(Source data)
══════

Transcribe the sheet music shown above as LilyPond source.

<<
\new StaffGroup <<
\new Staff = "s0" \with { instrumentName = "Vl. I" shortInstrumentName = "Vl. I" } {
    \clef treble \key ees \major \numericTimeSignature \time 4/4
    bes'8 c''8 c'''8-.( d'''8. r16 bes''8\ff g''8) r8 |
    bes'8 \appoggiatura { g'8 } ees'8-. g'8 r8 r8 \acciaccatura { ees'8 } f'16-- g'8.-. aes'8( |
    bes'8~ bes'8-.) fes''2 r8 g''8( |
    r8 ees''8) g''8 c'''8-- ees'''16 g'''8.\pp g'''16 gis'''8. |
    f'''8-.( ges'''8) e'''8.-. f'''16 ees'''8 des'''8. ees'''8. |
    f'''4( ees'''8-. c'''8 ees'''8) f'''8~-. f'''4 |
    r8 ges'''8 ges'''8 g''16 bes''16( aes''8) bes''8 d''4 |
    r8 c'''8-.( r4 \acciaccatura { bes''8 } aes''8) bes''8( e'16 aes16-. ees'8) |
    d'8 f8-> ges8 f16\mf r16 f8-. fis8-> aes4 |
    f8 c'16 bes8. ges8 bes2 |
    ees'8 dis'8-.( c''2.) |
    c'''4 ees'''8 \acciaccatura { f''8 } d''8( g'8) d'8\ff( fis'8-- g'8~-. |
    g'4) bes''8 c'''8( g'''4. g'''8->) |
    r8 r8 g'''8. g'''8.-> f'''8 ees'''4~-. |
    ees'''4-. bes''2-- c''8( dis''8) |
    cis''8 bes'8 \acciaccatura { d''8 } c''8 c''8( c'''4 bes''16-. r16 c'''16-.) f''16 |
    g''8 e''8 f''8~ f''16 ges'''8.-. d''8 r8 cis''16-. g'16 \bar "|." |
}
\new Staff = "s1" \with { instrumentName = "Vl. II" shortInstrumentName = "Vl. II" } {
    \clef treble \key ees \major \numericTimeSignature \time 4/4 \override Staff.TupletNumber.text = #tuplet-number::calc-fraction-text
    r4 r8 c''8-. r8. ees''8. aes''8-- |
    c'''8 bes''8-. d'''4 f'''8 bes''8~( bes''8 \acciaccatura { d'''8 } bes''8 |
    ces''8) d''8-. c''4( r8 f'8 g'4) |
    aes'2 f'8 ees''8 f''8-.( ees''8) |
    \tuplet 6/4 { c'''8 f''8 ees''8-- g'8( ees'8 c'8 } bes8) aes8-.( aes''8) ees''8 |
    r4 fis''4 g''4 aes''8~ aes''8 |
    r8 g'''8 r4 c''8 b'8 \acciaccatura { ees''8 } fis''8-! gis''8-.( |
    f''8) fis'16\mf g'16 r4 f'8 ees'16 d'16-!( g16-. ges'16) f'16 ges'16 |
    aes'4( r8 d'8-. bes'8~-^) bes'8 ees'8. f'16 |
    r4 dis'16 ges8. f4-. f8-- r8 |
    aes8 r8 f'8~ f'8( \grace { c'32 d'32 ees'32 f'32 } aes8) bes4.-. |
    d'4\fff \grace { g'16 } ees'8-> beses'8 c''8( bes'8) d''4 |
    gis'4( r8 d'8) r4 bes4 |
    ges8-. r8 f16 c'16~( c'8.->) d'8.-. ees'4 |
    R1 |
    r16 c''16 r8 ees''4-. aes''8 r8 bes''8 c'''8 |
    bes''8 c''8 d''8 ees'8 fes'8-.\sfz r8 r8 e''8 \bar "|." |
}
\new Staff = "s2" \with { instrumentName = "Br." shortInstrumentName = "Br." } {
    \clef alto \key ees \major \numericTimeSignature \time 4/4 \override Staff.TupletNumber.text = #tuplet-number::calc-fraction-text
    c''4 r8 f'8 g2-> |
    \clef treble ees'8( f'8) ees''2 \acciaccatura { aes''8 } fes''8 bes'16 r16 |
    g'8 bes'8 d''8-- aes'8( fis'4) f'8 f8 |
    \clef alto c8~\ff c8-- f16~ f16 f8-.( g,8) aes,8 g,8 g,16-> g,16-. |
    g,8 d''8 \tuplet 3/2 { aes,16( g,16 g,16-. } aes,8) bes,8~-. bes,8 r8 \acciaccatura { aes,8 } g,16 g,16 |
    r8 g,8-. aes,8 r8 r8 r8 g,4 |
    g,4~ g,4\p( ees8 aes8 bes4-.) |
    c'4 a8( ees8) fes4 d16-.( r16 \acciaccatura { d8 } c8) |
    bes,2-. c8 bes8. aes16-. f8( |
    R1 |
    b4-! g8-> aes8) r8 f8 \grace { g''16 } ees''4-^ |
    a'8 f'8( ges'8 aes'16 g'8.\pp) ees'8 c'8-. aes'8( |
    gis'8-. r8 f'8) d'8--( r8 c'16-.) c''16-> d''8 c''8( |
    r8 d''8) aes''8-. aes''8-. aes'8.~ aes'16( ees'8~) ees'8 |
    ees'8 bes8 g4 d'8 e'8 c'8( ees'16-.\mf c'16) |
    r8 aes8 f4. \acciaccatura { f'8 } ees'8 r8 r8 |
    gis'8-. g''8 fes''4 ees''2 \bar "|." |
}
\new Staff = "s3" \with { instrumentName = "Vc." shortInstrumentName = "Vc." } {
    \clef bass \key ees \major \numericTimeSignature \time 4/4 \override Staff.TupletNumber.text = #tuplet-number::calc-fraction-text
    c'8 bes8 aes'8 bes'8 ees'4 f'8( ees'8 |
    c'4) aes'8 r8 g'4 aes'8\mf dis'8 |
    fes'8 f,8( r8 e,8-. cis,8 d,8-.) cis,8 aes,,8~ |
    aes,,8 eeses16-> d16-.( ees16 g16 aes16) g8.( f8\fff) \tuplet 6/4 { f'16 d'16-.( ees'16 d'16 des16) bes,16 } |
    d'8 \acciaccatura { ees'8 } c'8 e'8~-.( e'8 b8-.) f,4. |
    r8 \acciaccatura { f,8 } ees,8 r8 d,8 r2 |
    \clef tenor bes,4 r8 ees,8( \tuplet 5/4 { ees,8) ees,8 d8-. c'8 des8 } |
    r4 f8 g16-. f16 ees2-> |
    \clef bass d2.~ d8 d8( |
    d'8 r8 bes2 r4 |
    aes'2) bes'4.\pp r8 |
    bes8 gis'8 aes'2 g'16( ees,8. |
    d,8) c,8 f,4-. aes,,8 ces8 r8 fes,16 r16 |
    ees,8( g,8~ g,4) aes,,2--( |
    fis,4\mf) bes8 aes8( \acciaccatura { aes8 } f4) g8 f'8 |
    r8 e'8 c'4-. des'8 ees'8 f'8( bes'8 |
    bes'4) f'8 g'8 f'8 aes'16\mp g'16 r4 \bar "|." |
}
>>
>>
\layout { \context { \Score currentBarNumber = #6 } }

══════

▶ **Task description**:
Find each line in the listing above that contains the string "shortInstrumentName", and copy those lines out. Case counts when matching.

▶ **Response**:
\new Staff = "s0" \with { instrumentName = "Vl. I" shortInstrumentName = "Vl. I" } {
\new Staff = "s1" \with { instrumentName = "Vl. II" shortInstrumentName = "Vl. II" } {
\new Staff = "s2" \with { instrumentName = "Br." shortInstrumentName = "Br." } {
\new Staff = "s3" \with { instrumentName = "Vc." shortInstrumentName = "Vc." } {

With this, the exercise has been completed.